▶ **Description of the task**:
Give again only those lines from the start of the entries through the line holding "op=move; was=cylindre (rose);", leaving them as they are.

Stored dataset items
◇ ◇ ◇ ◇ ◇

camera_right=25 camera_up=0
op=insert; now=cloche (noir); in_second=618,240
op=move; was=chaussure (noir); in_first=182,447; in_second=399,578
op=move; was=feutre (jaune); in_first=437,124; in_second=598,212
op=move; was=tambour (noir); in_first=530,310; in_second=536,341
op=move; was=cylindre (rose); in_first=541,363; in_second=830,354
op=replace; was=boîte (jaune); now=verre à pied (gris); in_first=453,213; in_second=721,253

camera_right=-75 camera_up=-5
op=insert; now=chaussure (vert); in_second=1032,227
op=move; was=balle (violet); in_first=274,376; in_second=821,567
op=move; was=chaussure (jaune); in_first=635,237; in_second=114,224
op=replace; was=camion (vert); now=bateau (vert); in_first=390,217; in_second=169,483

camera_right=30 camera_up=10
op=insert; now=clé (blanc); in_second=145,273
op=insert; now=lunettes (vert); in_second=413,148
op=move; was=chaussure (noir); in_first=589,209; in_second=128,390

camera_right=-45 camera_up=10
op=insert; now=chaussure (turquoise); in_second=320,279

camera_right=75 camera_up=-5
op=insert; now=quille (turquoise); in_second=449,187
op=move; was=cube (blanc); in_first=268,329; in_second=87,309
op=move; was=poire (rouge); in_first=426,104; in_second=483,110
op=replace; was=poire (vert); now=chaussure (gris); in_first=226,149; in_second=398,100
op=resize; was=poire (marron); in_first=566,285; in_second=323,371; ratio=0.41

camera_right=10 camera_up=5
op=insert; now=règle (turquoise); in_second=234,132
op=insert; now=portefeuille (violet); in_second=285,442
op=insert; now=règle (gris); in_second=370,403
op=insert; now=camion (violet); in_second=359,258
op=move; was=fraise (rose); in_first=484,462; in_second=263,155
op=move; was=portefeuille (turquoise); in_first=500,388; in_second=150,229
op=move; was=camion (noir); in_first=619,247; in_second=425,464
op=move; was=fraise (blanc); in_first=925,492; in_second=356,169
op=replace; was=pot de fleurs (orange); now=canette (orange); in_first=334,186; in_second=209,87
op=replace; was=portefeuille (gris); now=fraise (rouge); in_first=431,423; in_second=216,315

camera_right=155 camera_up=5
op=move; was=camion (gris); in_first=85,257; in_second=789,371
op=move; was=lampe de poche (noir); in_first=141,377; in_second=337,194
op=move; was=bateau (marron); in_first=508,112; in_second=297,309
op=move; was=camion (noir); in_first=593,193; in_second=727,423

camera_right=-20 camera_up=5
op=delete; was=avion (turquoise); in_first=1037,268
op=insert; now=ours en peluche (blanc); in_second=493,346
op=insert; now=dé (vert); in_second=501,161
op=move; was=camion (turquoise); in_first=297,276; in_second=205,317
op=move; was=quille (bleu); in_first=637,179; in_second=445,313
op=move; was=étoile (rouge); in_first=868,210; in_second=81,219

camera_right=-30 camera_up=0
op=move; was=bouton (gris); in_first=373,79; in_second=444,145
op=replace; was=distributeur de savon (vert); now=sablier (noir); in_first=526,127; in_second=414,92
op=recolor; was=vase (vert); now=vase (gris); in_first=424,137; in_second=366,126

◇ ◇ ◇ ◇ ◇

▶ **Answer below**:
camera_right=25 camera_up=0
op=insert; now=cloche (noir); in_second=618,240
op=move; was=chaussure (noir); in_first=182,447; in_second=399,578
op=move; was=feutre (jaune); in_first=437,124; in_second=598,212
op=move; was=tambour (noir); in_first=530,310; in_second=536,341
op=move; was=cylindre (rose); in_first=541,363; in_second=830,354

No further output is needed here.